Everything from the line with "white slope C3:D4 level 1 top C -> none" down to the line with "lime brick H3" below must be printed exactly, those two lines included. Exclude pictures.

# DATA FOR THIS EXERCISE:
"""

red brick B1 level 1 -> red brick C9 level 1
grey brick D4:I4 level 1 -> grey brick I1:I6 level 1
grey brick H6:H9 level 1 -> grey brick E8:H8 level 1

"""
"""

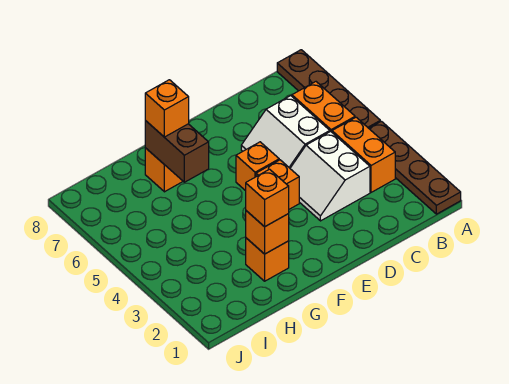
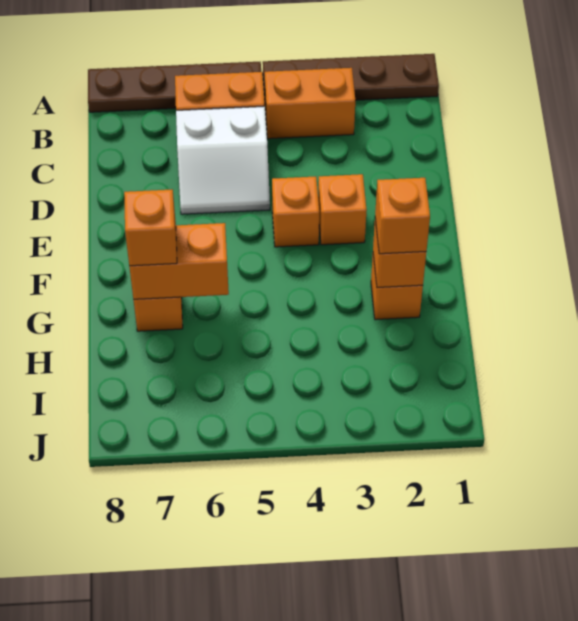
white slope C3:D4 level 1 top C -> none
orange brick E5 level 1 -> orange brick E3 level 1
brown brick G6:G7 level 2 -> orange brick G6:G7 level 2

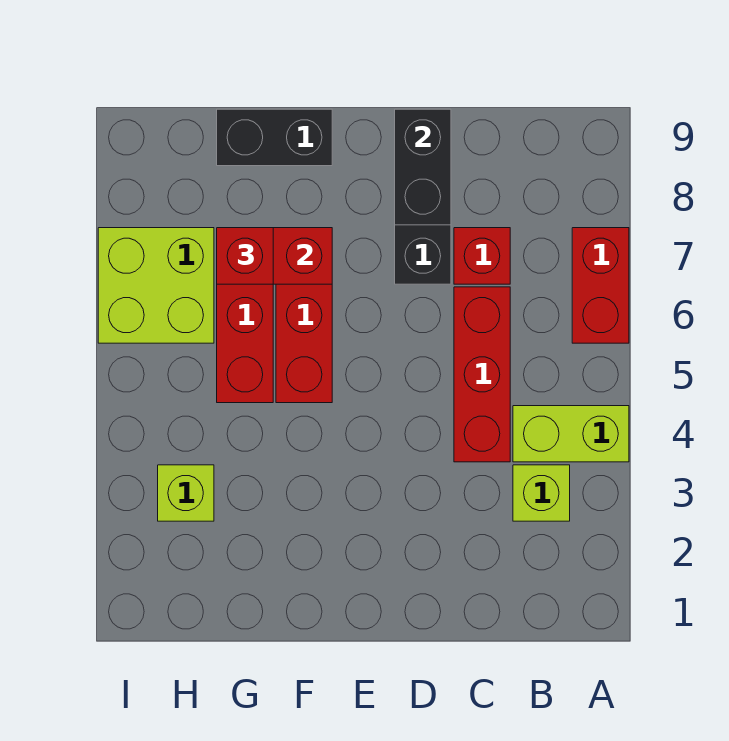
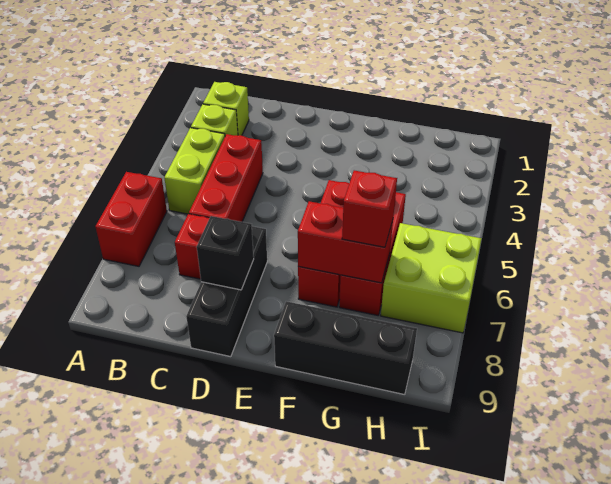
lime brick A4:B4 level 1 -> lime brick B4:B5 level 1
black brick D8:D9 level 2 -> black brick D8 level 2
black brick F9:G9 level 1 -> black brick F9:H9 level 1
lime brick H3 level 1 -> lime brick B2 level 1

"""

# PROBLEM SOLUTION:
white slope C3:D4 level 1 top C -> none
orange brick E5 level 1 -> orange brick E3 level 1
brown brick G6:G7 level 2 -> orange brick G6:G7 level 2

lime brick A4:B4 level 1 -> lime brick B4:B5 level 1
black brick D8:D9 level 2 -> black brick D8 level 2
black brick F9:G9 level 1 -> black brick F9:H9 level 1
lime brick H3 level 1 -> lime brick B2 level 1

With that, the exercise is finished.